[RECORDS SHOWN]:

━━━━━━━━━━━━━━━━━━━━━━━━━━━━━━

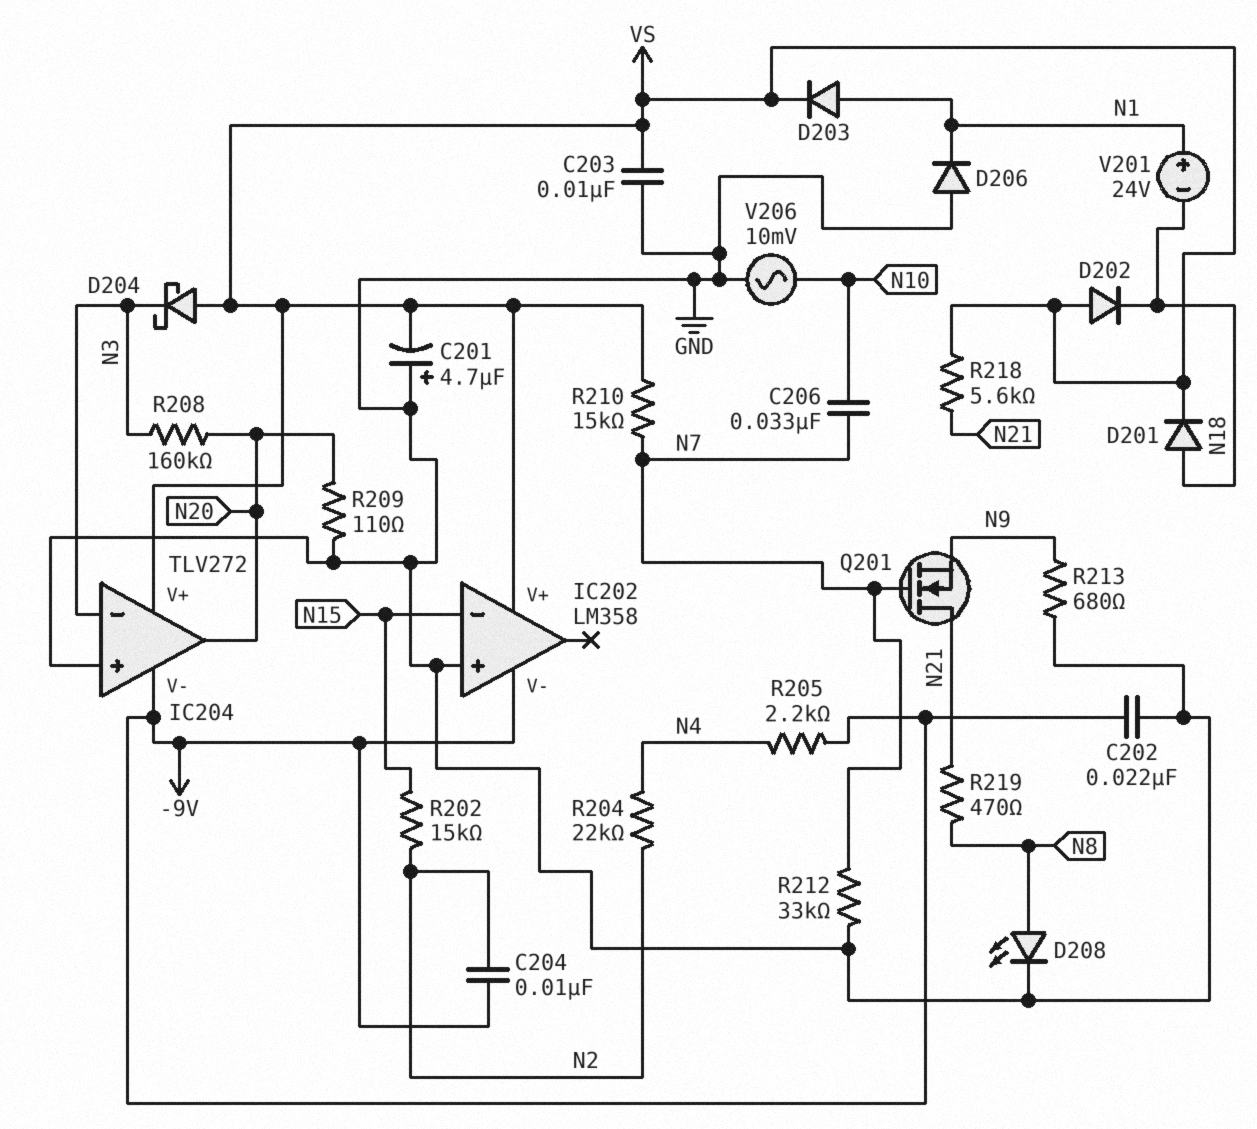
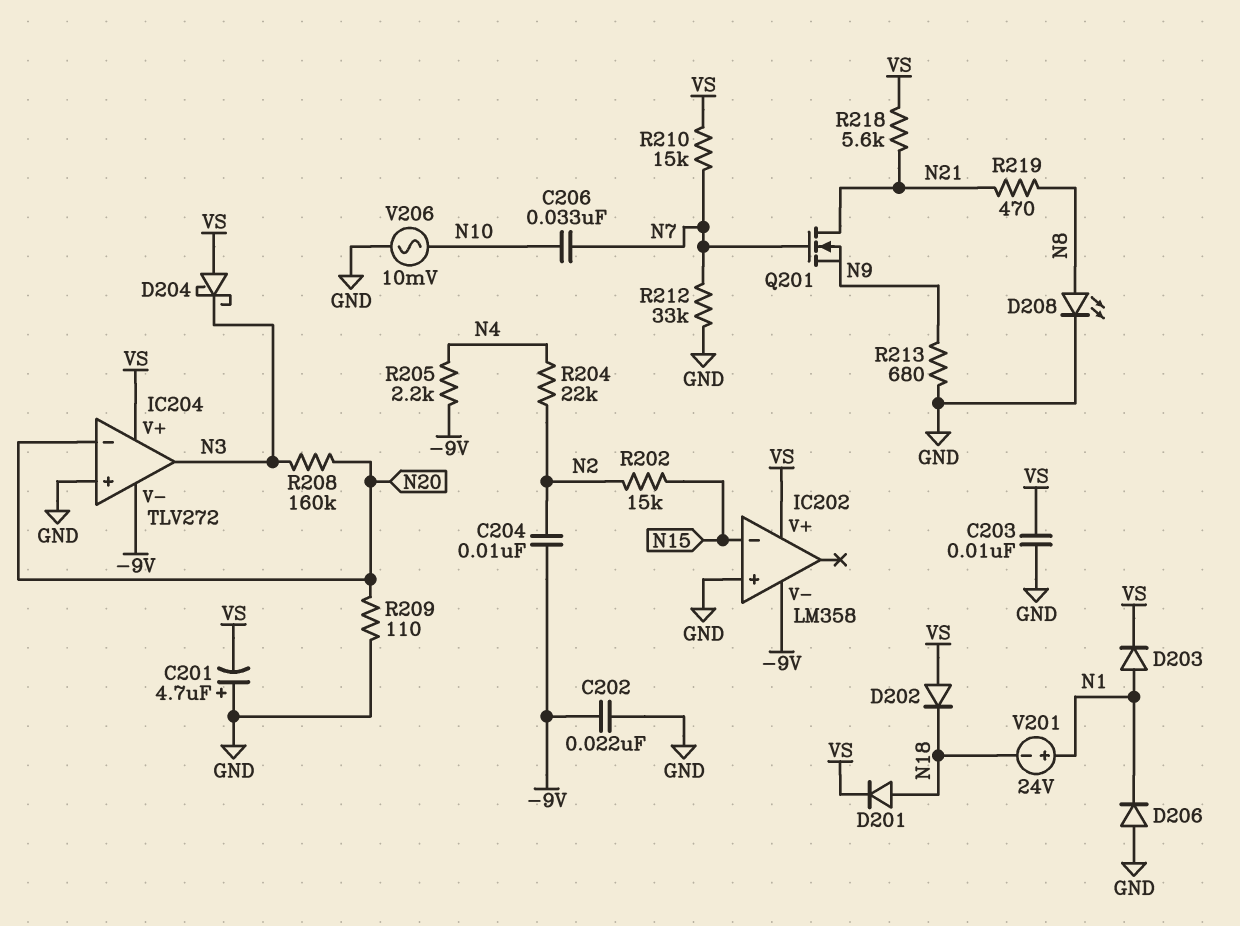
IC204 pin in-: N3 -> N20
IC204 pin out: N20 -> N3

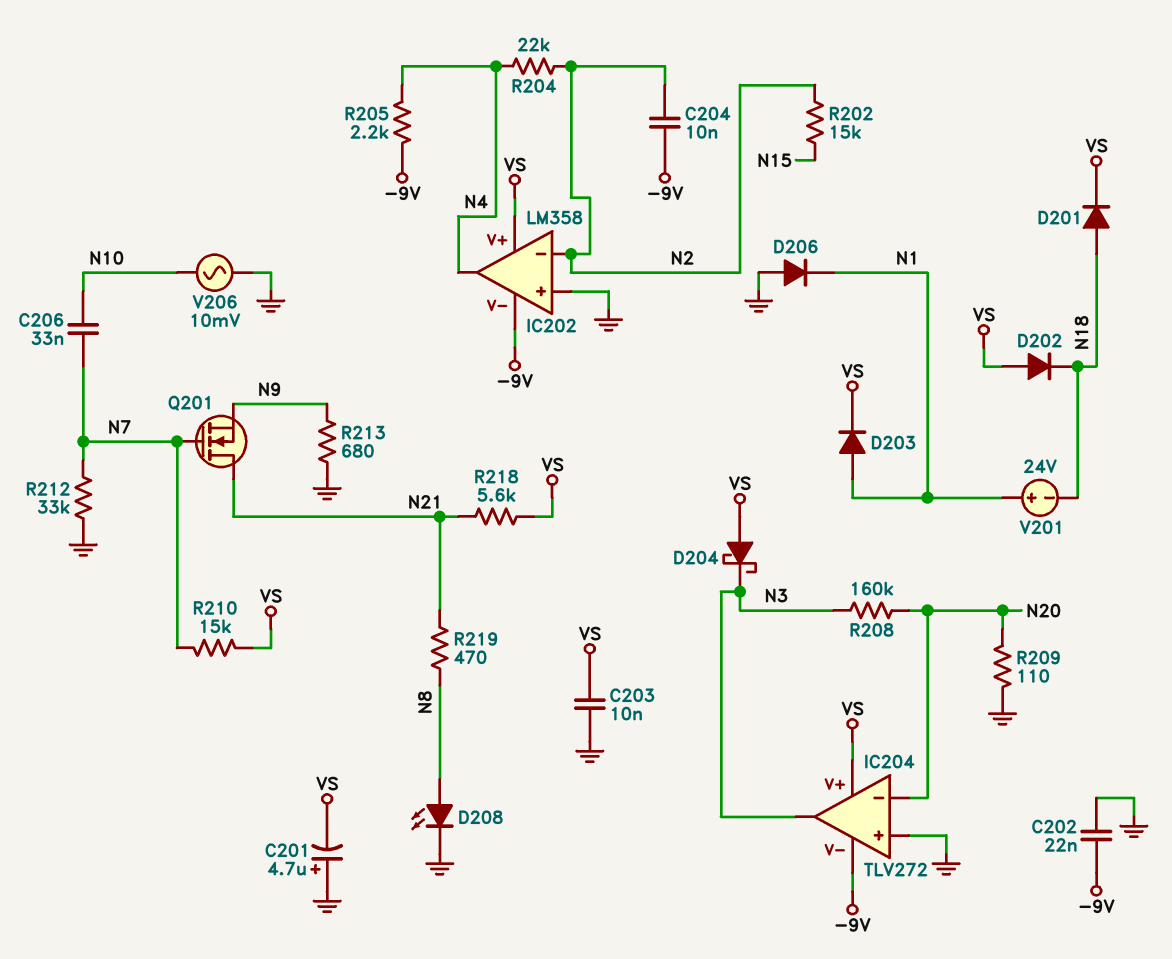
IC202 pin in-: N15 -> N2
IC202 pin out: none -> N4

━━━━━━━━━━━━━━━━━━━━━━━━━━━━━━

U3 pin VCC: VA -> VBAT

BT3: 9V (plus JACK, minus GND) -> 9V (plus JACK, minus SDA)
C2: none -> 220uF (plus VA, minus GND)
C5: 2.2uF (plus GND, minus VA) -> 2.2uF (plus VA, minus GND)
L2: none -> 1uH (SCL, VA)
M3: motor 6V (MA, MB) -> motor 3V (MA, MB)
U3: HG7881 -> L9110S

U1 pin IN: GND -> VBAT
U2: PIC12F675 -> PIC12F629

━━━━━━━━━━━━━━━━━━━━━━━━━━━━━━

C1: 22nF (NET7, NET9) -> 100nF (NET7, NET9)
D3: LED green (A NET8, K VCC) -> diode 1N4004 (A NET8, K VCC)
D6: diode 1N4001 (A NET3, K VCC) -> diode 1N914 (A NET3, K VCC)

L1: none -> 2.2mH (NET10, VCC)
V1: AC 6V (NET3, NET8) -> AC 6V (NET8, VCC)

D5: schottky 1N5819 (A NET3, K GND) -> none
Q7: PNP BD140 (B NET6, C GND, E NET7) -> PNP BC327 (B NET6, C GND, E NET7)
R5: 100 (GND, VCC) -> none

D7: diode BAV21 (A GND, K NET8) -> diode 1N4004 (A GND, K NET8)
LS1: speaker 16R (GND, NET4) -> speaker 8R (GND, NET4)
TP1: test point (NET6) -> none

━━━━━━━━━━━━━━━━━━━━━━━━━━━━━━

[TASK OBJECTIVE]: Given the records above, reproduce precisely and only the lines between the line holding "D6: diode 1N4001" and the line holding "TP1: test point (NET6) -> none", inclusive.

[RESPONSE AREA]:
D6: diode 1N4001 (A NET3, K VCC) -> diode 1N914 (A NET3, K VCC)

L1: none -> 2.2mH (NET10, VCC)
V1: AC 6V (NET3, NET8) -> AC 6V (NET8, VCC)

D5: schottky 1N5819 (A NET3, K GND) -> none
Q7: PNP BD140 (B NET6, C GND, E NET7) -> PNP BC327 (B NET6, C GND, E NET7)
R5: 100 (GND, VCC) -> none

D7: diode BAV21 (A GND, K NET8) -> diode 1N4004 (A GND, K NET8)
LS1: speaker 16R (GND, NET4) -> speaker 8R (GND, NET4)
TP1: test point (NET6) -> none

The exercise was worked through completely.